Problem ->
Pull every line with "danunadik" from the entries below.

Available records ->
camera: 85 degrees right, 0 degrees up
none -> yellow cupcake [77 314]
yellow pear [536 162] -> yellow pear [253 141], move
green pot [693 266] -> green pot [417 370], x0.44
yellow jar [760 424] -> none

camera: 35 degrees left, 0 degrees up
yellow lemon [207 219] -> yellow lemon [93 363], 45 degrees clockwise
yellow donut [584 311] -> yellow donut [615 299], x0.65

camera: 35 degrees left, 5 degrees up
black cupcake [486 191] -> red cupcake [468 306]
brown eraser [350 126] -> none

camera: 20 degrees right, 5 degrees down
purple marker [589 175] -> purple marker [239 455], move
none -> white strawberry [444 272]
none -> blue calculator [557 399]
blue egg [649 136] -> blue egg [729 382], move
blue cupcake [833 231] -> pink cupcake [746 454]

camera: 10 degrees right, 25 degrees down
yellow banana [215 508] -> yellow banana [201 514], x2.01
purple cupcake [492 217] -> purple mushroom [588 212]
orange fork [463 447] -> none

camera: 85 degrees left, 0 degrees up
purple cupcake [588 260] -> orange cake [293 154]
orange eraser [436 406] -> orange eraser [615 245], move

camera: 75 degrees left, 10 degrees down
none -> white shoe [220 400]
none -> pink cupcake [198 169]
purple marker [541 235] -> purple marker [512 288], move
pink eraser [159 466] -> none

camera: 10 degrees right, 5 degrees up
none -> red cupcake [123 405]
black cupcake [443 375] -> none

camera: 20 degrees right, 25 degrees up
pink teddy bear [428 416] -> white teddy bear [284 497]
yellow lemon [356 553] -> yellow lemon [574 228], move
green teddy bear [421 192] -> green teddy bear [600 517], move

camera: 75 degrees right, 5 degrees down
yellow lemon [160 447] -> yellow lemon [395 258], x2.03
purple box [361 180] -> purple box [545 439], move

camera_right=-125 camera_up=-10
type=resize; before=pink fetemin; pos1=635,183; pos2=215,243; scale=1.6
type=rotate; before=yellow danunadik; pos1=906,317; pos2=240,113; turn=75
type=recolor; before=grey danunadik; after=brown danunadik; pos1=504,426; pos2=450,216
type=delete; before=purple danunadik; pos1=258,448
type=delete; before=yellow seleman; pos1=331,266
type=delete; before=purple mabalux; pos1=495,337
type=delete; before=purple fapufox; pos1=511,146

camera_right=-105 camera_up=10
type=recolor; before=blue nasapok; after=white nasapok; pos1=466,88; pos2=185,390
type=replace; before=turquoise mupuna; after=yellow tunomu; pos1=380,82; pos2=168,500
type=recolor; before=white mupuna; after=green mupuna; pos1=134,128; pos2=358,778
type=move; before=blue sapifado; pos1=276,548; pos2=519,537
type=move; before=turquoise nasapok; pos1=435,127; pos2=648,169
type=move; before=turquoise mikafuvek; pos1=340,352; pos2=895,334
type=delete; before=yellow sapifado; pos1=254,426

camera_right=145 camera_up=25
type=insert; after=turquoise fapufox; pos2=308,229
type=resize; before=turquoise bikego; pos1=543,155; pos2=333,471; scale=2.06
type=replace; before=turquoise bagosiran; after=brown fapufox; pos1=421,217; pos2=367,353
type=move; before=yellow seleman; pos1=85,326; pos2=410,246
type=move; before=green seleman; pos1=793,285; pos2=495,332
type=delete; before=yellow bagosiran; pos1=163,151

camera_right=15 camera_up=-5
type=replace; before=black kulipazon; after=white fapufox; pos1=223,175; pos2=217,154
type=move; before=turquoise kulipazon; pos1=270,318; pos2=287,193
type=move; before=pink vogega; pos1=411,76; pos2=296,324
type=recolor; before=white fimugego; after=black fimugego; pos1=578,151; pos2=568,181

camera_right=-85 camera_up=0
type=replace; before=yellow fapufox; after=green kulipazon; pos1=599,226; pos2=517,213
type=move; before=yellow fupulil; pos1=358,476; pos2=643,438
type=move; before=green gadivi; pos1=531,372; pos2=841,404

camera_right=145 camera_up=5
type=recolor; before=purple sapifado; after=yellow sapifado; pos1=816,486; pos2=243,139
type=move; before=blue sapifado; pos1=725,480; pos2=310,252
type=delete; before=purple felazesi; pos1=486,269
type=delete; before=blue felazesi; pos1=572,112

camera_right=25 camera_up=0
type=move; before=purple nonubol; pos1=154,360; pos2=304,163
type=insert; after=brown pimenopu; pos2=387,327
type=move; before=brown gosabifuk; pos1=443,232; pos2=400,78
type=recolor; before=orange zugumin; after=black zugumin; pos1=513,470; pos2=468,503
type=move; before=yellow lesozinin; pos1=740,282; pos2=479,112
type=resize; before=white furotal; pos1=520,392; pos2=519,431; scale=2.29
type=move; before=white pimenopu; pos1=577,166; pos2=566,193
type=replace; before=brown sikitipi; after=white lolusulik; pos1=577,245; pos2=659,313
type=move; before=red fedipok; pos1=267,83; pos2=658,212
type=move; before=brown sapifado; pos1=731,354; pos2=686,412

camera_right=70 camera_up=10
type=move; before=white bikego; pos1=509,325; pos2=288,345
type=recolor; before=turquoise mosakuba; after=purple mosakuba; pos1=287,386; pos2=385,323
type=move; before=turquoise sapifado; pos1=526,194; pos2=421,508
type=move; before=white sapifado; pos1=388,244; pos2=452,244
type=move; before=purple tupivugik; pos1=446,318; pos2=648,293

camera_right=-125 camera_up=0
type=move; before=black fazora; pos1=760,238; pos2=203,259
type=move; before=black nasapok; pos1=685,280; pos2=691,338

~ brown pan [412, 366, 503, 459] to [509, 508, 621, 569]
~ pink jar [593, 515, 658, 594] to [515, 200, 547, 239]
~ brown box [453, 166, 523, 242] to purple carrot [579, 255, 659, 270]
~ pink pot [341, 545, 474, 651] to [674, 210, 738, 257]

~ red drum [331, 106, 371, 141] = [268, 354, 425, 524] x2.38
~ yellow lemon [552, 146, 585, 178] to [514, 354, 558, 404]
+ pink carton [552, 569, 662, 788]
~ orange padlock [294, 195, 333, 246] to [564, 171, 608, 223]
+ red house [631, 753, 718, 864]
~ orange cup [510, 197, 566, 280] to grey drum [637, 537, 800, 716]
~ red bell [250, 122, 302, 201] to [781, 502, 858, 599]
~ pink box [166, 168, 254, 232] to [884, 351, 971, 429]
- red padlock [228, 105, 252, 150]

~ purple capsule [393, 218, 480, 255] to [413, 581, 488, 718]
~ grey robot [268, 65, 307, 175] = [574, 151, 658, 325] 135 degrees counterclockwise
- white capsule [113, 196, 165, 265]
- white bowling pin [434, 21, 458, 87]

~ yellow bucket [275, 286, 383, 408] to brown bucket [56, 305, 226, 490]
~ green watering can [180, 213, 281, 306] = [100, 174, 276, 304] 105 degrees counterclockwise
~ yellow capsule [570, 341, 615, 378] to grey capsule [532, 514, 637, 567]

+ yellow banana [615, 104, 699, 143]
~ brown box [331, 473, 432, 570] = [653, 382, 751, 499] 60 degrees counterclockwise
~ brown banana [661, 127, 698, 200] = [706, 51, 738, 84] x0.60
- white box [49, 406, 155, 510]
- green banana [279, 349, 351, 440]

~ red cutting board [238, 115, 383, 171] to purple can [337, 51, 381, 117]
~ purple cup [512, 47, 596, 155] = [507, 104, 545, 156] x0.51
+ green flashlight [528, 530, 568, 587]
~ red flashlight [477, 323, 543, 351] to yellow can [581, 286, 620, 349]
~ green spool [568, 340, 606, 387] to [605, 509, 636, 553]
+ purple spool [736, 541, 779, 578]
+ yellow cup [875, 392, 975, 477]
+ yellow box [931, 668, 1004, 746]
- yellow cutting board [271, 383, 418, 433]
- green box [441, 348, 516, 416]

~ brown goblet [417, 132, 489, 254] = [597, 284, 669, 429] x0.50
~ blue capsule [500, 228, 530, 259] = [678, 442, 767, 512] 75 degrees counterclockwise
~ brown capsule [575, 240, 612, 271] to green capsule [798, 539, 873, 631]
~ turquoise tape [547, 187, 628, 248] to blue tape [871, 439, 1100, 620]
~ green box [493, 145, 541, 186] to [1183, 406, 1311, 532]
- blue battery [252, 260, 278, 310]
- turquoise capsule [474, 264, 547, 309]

Answer to the problem ->
type=rotate; before=yellow danunadik; pos1=906,317; pos2=240,113; turn=75
type=recolor; before=grey danunadik; after=brown danunadik; pos1=504,426; pos2=450,216
type=delete; before=purple danunadik; pos1=258,448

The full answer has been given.